▸ **SET PROBLEM**
Identify each line in the data that contains the string "place" and copy those lines out. Matches must have the same uppercase and lowercase letters.

— Begin TASK INPUT —

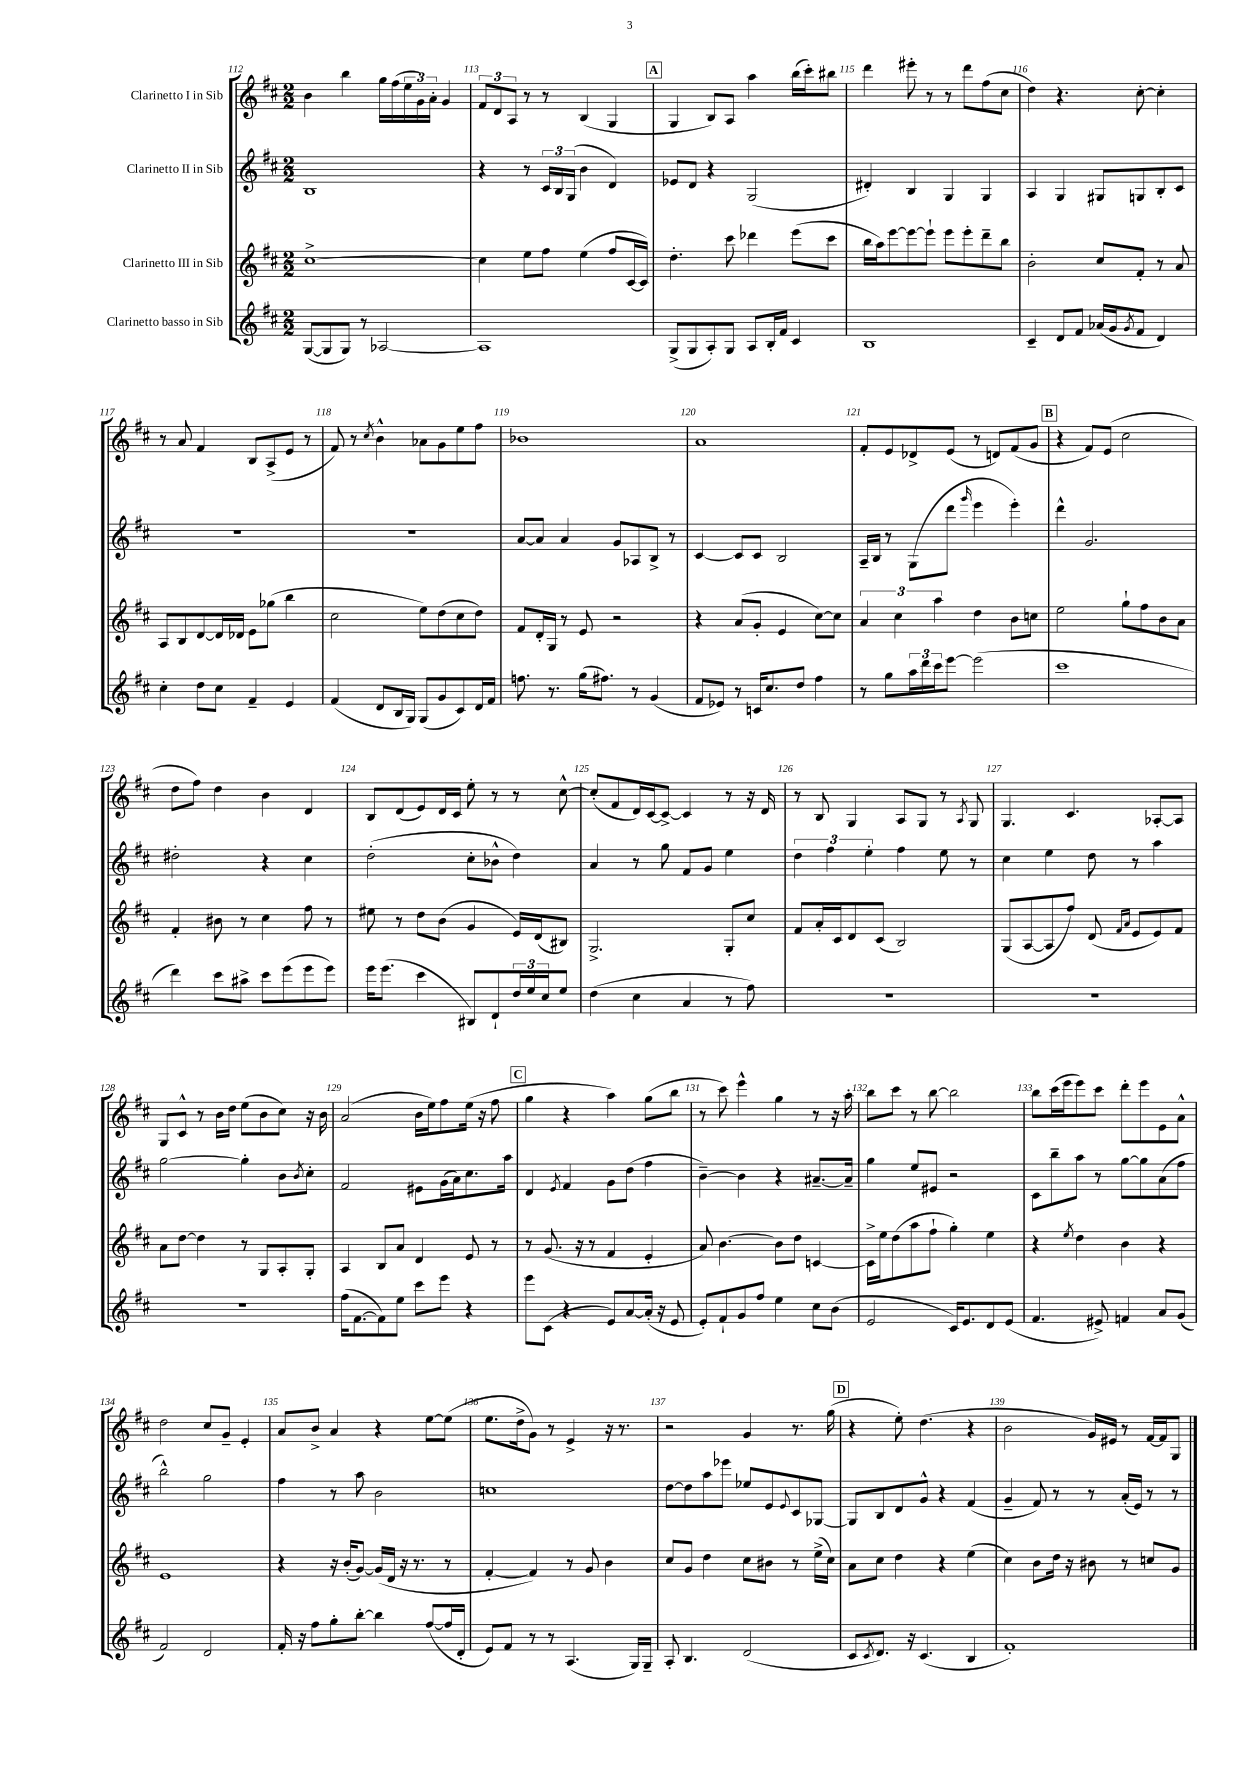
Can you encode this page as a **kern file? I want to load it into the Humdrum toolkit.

**kern	**kern	**kern	**kern
*part4	*part3	*part2	*part1
*staff4	*staff3	*staff2	*staff1
*I"Clarinetto basso in Sib	*I"Clarinetto III in Sib	*I"Clarinetto II in Sib	*I"Clarinetto I in Sib
*clefG2	*clefG2	*clefG2	*clefG2
*k[f#c#]	*k[f#c#]	*k[f#c#]	*k[f#c#]
*M2/2	*M2/2	*M2/2	*M2/2
=112	=112	=112	=112
([8G/L	[1cc#^	1B	4b\
8G/]	.	.	.
8G/J)	.	.	4bb\
8r	.	.	.
[2A-X/	.	.	16gg\LL
.	.	.	(16ff#\
.	.	.	24ee\
.	.	.	24g\)
.	.	.	24a'\JJ
.	.	.	4g/
=113	=113	=113	=113
1A-]	4cc#\]	4r	12f#/L
.	.	.	12d/
.	.	.	12A/J
.	8ee\L	8r	8r
.	8ff#\J	24c#/LL	8r
.	.	24B/	.
.	.	(24G/JJ	.
.	(4ee\	4b\	(4B/
.	8ff#/L	4d/)	4G/
.	[16c#/L	.	.
.	16c#/JJ])	.	.
!!LO:REH:place=s1:t=A
=114	=114	=114	=114
(8G^/L	4.dd'\	8e-X/L	4G/
8G/	.	8d/J	.
8A'/)	.	4r	8B/L)
8G/J	8ccc#\	.	8A/J
8A/L	4ddd-X\	(2G/	4aa\
16B'/L	.	.	.
16f#/JJ	.	.	.
4c#/	(8eee\L	.	(16bb\LL
.	.	.	16ccc#'\J)
.	8ccc#\J	.	8bb#X\J
=115	=115	=115	=115
1B	16bb\LL	4d#X'/)	4ddd\
.	16aa\J)	.	.
.	[8eee\	.	.
.	8eee\_	4B/	8eee#X'\
.	8eee`\J]	.	8r
.	8eee\L	4G/	8r
.	8eee'\	.	8ddd\L
.	8ddd~\	4G/	(8ff#\
.	8bb\J	.	8cc#\J
=116	=116	=116	=116
4c#~/	2b'\	4A/	4dd\)
8d/L	.	4G/	4.r
8f#/J	.	.	.
(16a-X/LL	8cc#/L	8G#X/L	.
16g/J	.	.	.
8qg/	.	.	.
8f#/J	8f#'/J	8Gn/	[8cc#'\
4d/)	8r	8B'/	4cc#'\]
.	8a/	8c#/J	.
!!LO:LB:g=z
=117	=117	=117	=117
4cc#'\	8A/L	1r	8r
.	8B/	.	8a/
8dd\L	[8d/	.	4f#/
8cc#\J	16d/L]	.	.
.	16d-X/JJ	.	.
4f#~/	8e\L	.	8B/L
.	(8gg-X\J	.	(8A^/
4e/	4bb\	.	8e/J
.	.	.	8r
=118	=118	=118	=118
(4f#/	2cc#\	1r	8f#/)
.	.	.	8r
.	.	.	8qcc#/
8d/L	.	.	4b^^\
16B/L	.	.	.
16G/JJ)	.	.	.
(8G/L	8ee\L)	.	8a-X\L
8g/	(8dd\	.	8g\
8c#/)	8cc#\	.	8ee\
16d/L	8dd\J)	.	8ff#\J
16f#/JJ	.	.	.
=119	=119	=119	=119
8.ffn\	8f#/L	[8a/L	1b-X
.	16d'/L	8a/J]	.
8.r	16G/JJ	.	.
.	8r	4a/	.
(16gg\KL	8e/	.	.
8.ff#X\J)	.	.	.
.	2r	8g/L	.
8r	.	8A-X/	.
(4g/	.	8B^/J	.
.	.	8r	.
=120	=120	=120	=120
8f#/L	4r	[4c#/	1a
8e-X/J)	.	.	.
8r	(8a/L	8c#/L]	.
16cn/KL	8g'/J	8c#/J	.
8.cc#/	.	.	.
.	4e/	2B/	.
8dd/J	.	.	.
4ff#\	[8cc#\L)	.	.
.	8cc#\J]	.	.
=121	=121	=121	=121
8r	6a/	16A~/LL	8f#'/L
.	.	16B/JJ	.
8gg\L	.	8r	8e/
.	6cc#\	.	.
24aa\L	.	(8G\L	8d-X^/
24ddd\	.	.	.
24ccc#\J	6aa\	.	.
[8eee\J	.	8ddd\J	(8e/J
.	.	16qqggg/	.
(2eee\]	4dd\	4eee\	8r
.	.	.	8dn/L)
.	8b\L	4eee'\)	(8f#/
.	8ccn\J	.	8g/J
!!LO:REH:place=s1:t=B
=122	=122	=122	=122
1ccc#	2ee\	4ddd^^\	4r
.	.	2.g/	8f#/L)
.	.	.	(8e/J
.	8gg`\L	.	2cc#\
.	8ff#\	.	.
.	8b\	.	.
.	8a\J	.	.
!!LO:LB:g=z
=123	=123	=123	=123
4ddd\)	4f#'/	2dd#X'\	8dd\L
.	.	.	8ff#\J)
8ccc#\L	8b#X\	.	4dd\
8aa#X^\J	8r	.	.
8ccc#\L	4cc#\	4r	4b\
(8eee\	.	.	.
8eee\	8ff#\	4cc#\	4d/
8eee\J)	8r	.	.
=124	=124	=124	=124
16eee\KL	8ee#X\	(2dd'\	8B/L
(8.eee\J	.	.	.
.	8r	.	(8d/
4ccc#\	8dd\L	.	8e/)
.	(8b\J	.	16d/L
.	.	.	16c#/JJ
8B#X/L)	4g/	8cc#'\L	8ee'\
8d`/	.	8b-X^^\J	8r
24dd/L	16e/LL)	4dd\)	8r
24ee/	.	.	.
.	(16d/J	.	.
24cc#/J	.	.	.
8ee/J	8B#X/J)	.	[8cc#^^\
=125	=125	=125	=125
(4dd\	2.G^/	4a/	(8cc#'/L]
.	.	.	8f#/
4cc#\	.	8r	16d/L)
.	.	.	[16c#/J
.	.	8gg\	8c#^/J_
4a/	.	8f#/L	4c#/]
.	.	8g/J	.
8r	8G'/L	4ee\	8r
8ff#\)	8cc#/J	.	16r
.	.	.	16d/
=126	=126	=126	=126
1r	8f#/L	6dd\	8r
.	16a'/L	.	8B/
.	.	6ff#\	.
.	16c#/J	.	.
.	8d/	.	4G/
.	.	6ee'\	.
.	(8c#/J	.	.
.	2B/)	4ff#\	8A/L
.	.	.	8G/J
.	.	8ee\	8r
.	.	.	8qA/
.	.	8r	8G/
=127	=127	=127	=127
1r	(8G/L	4cc#\	4.G/
.	[8A/	.	.
.	8A/]	4ee\	.
.	8ff#/J)	.	4.c#/
.	(8d/	8dd\	.
.	16qqf#/LL	.	.
.	16qqa/JJ	.	.
.	8e/L	8r	.
.	8e/)	4aa\	[8A-X'/L
.	8f#/J	.	8A-/J]
!!LO:LB:g=z
=128	=128	=128	=128
1r	8a\L	[2gg\	8G/L
.	[8dd\J	.	8c#^^/J
.	4dd\]	.	8r
.	.	.	16b\LL
.	.	.	16dd\JJ
.	8r	4gg'\]	(8ee\L
.	8G/L	.	8b\
.	8A'/	8b\L	8cc#\J)
.	.	8qb/	.
.	8G'/J	8cc#'\J	16r
.	.	.	16b\
=129	=129	=129	=129
(16ff#\KL	4A/	2f#/	(2a/
[8.f#\	.	.	.
8f#\])	8B/L	.	.
8ee\J	8a/J	.	.
8ccc#\L	4d/	8e#X\L	16b\LL
.	.	.	16ee\J)
8eee\J	.	(16g\L	8ff#\
.	.	16a\J)	.
4r	8e/	8.cc#\	(16ee\Jk
.	.	.	16r
.	8r	.	8ff#\
.	.	16aa\Jk	.
!!LO:REH:place=s1:t=C
=130	=130	=130	=130
8eee\L	8r	4d/	4gg\
(8c#\J	(8.g/	.	.
.	.	8qe/	.
4r	.	4f#/	4r
.	16r	.	.
.	8r	.	.
8e/L)	4f#/	8g\L	4aa\)
[8a/	.	(8dd\J	.
(16a'/Jk]	4e'/	4ff#\	(8gg\L
16r	.	.	.
8e/	.	.	8bb\J
=131	=131	=131	=131
8e'/L)	8a/)	[4b~\)	8r
8f#`/	[4.b\	.	8ccc#\)
8g/	.	4b\]	4eee^^\
8ff#/J	.	.	.
4ee\	8b\L]	4r	4gg\
.	8dd\J	.	.
8cc#\L	[4cn/	[8.a#X~/L	8r
(8b\J	.	.	16r
.	.	16a#~/Jk]	16aa'\
=132	=132	=132	=132
2e/	16c^\LL]	4gg\	8bb\L
.	16ee\J	.	.
.	(8dd\	.	8ccc#\J
.	8aa\	8ee/L	8r
.	8ff#`\J	8e#X/J	[8bb\
16c#/KL)	4gg'\)	2r	2bb\]
8.e/	.	.	.
8d/	4ee\	.	.
(8e/J	.	.	.
=133	=133	=133	=133
4.f#/	4r	8c#\L	8bb\L
.	.	8bb~\	(16ccc#\L
.	.	.	16eee\J
.	8qee/	.	.
.	4dd\	8aa\J	8eee\)
8e#X^/)	.	8r	8ccc#\J
4fn/	4b\	[8gg\L	8ddd'\L
.	.	8gg\]	8eee\
8a/L	4r	(8a\	8e\
(8g/J	.	8ff#\J	8a^^\J
!!LO:LB:g=z
=134	=134	=134	=134
2f#/)	1e	2bb^^\)	2dd\
2d/	.	2gg\	8cc#/L
.	.	.	8g~/J
.	.	.	4e'/
=135	=135	=135	=135
16f#'/	4r	4ff#\	8a/L
16r	.	.	.
8ff#\L	.	.	8b^/J
8gg'\	16r	8r	4a/
.	(16b'/KL	.	.
[8bb'\J	[8g/J)	8aa\	.
4bb\]	(16g/LL]	2b\	4r
.	16d/JJ	.	.
.	16r	.	.
.	8.r	.	.
([8ff#/L	.	.	[8ee\L
16ff#/L]	8r	.	(8ee\J]
16d'/JJ	.	.	.
=136	=136	=136	=136
8e/L)	[4f#'/	1ccn	8.ee\L
8f#/J	.	.	.
.	.	.	16dd^\k
8r	4f#/])	.	8g\J)
8r	.	.	8r
(4.A/	8r	.	4e^/
.	8g/	.	.
.	4b\	.	16r
.	.	.	8.r
16G/LL)	.	.	.
16G~/JJ	.	.	.
=137	=137	=137	=137
8A'/	8cc#/L	[8dd\L	2r
4.B/	8g/J	8dd\]	.
.	4dd\	8aa\	.
.	.	8eee-X\J	.
(2d/	8cc#\L	8ee-X/L	4g/
.	8b#X\J	8e/	.
.	.	8qqe/	.
.	8r	8c#/	8.r
.	(16ee^\LL	[8G-X/J	.
.	16cc#\JJ)	.	(16gg\
!!LO:REH:place=s1:t=D
=138	=138	=138	=138
8c#/L	8a\L	8G-/L]	4r
8qc#/	.	.	.
8.d/J)	8cc#\J	8B/	.
.	4dd\	8d/	8ee'\)
16r	.	.	.
(4.c#/	.	8g^^/J	(4.dd\
.	4r	4r	.
4B/	(4ee\	(4f#/	4r
=139	=139	=139	=139
1f#')	4cc#\)	4g~/	2b\
.	8b\L	8f#/)	.
.	16dd\Jk	8r	.
.	16r	.	.
.	8b#X\	8r	16g/LL)
.	.	.	16e#X/JJ
.	8r	(16a'/LL	8r
.	.	16e/JJ)	.
.	8ccn/L	8r	[16f#/LL
.	.	.	16f#/J]
.	8g/J	8r	8G/J
==	==	==	==
*-	*-	*-	*-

— End TASK INPUT —

▸ **COMPLETED EXERCISE**
!!LO:REH:place=s1:t=A
!!LO:REH:place=s1:t=B
!!LO:REH:place=s1:t=C
!!LO:REH:place=s1:t=D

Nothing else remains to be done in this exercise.